(Stepwise shape edit descriptions)
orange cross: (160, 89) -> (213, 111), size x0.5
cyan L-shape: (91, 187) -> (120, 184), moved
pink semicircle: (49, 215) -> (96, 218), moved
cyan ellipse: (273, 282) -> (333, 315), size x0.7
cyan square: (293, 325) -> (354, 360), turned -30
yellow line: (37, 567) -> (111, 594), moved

- [What is required] Once the line with "cyan square: (293, 325)" has been found in the records above, retype it and every line after it exactly, and include nothing else.

- [Exercise solution]
cyan square: (293, 325) -> (354, 360), turned -30
yellow line: (37, 567) -> (111, 594), moved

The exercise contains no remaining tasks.